▶ **Directions**
Your answer must be the full listing below, repeated exactly, with no pictures in it.

▶ **Data extract**
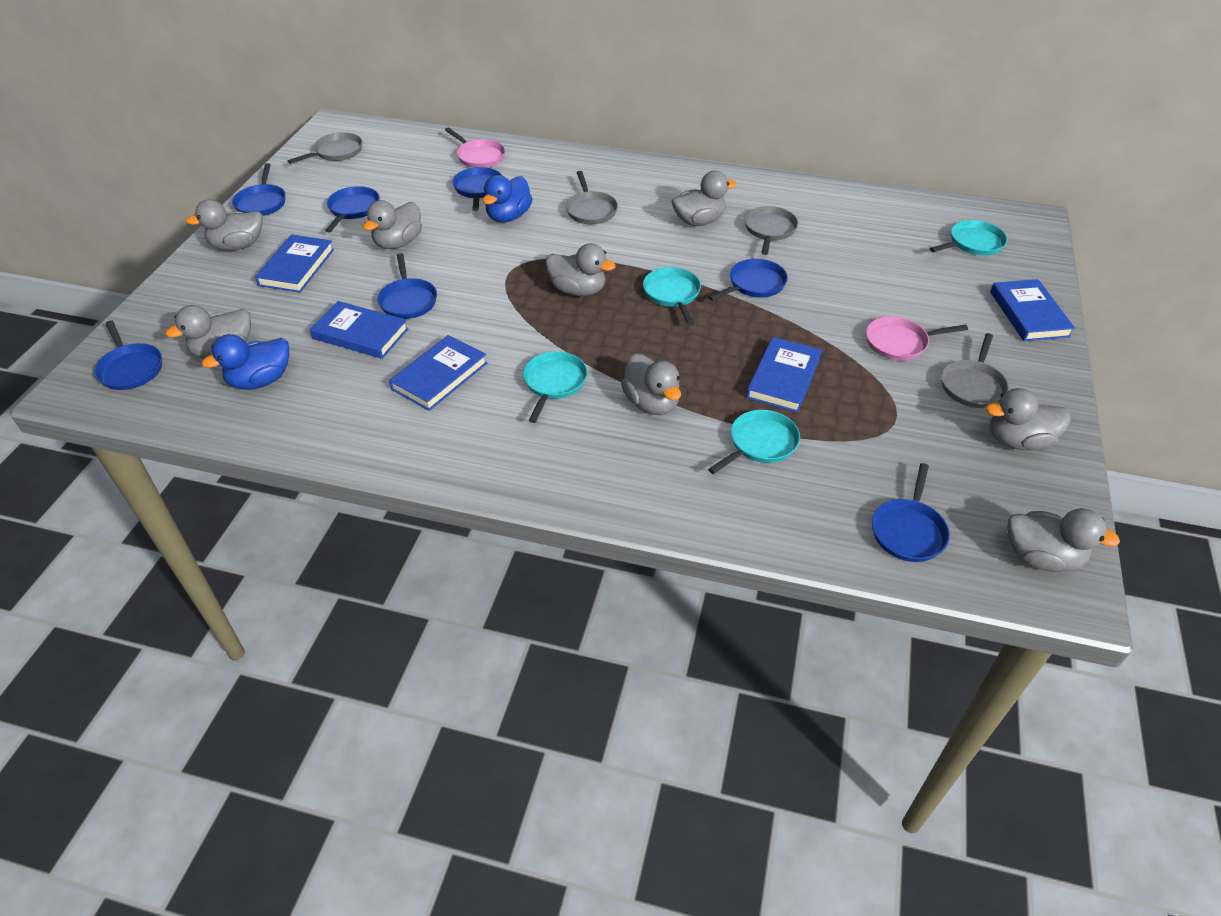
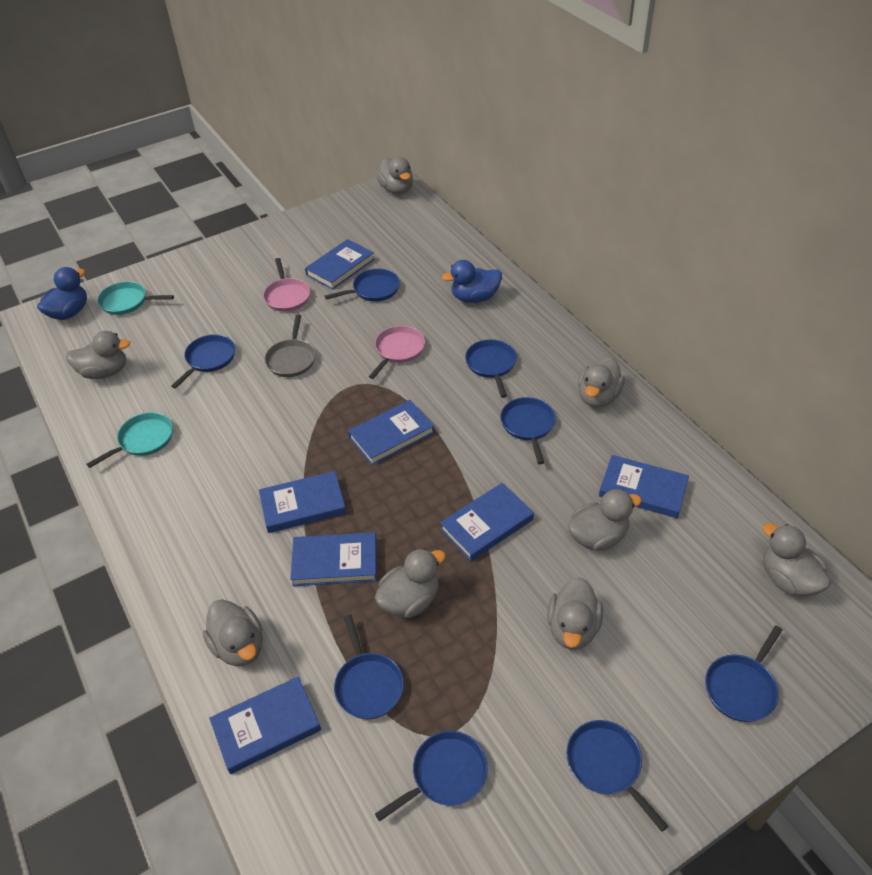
blue book: 5 -> 7
blue pan: 7 -> 8
grey pan: 4 -> 1
turquoise pan: 4 -> 2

▶ **Result of this exercise**
blue book: 5 -> 7
blue pan: 7 -> 8
grey pan: 4 -> 1
turquoise pan: 4 -> 2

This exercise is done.